#### Source records

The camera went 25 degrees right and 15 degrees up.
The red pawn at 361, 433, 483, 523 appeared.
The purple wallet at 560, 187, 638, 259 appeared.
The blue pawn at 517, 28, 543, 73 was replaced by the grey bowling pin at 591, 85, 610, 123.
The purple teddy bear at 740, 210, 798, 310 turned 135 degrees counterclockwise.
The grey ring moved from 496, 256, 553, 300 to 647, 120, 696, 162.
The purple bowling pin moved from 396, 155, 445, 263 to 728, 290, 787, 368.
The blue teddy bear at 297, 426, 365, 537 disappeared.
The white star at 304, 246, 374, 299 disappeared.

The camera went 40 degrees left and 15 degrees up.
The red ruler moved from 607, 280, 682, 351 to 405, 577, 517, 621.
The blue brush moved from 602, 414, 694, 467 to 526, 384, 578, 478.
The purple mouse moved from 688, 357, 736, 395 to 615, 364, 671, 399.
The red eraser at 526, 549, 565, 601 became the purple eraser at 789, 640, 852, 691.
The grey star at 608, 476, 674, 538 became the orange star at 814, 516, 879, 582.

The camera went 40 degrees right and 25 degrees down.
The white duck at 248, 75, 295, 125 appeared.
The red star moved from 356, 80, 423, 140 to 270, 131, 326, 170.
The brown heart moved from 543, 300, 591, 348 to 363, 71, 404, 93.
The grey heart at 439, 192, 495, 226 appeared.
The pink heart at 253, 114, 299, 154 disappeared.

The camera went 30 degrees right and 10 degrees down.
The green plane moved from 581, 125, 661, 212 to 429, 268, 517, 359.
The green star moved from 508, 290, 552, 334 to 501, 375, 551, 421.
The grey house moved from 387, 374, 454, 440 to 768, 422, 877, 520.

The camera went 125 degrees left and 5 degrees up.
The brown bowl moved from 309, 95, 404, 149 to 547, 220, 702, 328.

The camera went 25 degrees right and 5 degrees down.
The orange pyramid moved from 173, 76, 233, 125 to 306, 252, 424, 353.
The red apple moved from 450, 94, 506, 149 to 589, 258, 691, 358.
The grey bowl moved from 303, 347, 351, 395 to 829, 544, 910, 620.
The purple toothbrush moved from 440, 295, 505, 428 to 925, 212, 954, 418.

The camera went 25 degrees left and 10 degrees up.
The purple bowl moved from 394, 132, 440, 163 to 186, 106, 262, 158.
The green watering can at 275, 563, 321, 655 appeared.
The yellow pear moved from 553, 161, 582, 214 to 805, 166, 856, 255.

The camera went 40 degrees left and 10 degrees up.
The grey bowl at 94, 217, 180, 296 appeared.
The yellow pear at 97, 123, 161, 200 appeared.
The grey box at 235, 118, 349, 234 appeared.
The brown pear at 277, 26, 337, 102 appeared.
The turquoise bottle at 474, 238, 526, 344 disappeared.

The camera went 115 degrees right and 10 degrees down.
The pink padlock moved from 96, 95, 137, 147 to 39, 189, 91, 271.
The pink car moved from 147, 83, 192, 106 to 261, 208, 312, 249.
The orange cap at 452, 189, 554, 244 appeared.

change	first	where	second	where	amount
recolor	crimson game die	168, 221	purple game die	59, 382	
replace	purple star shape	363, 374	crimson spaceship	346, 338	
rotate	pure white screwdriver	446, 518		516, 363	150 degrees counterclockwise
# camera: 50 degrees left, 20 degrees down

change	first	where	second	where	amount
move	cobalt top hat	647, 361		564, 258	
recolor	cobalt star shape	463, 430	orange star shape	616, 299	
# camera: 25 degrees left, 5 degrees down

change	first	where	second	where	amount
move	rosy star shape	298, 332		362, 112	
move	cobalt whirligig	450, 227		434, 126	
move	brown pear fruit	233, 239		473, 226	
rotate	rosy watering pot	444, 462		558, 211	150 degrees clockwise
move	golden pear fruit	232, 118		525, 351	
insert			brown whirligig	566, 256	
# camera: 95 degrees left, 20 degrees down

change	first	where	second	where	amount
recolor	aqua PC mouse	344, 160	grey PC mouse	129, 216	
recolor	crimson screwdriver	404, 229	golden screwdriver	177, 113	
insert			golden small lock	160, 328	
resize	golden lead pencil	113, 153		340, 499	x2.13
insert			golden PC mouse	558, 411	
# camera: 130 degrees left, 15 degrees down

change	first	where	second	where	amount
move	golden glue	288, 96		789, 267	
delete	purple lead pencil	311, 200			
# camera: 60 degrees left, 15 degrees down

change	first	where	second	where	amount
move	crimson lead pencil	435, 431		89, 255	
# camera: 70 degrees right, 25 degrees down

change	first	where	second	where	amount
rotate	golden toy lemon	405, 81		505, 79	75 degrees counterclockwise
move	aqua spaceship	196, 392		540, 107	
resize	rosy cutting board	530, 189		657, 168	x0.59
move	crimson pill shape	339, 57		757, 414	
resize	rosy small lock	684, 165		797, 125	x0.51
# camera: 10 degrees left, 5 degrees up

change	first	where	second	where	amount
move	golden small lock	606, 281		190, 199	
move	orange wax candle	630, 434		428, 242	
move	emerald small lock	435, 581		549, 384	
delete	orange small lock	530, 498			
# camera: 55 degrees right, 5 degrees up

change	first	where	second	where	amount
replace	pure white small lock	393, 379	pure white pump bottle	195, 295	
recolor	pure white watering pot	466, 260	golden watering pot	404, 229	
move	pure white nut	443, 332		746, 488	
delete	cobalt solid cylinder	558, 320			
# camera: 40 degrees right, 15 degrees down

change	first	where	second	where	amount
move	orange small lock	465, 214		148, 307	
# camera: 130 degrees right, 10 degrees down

########

## Task objective
Retrieve each line of the data in which the word "teddy" can be found.

## Answer below
The purple teddy bear at 740, 210, 798, 310 turned 135 degrees counterclockwise.
The blue teddy bear at 297, 426, 365, 537 disappeared.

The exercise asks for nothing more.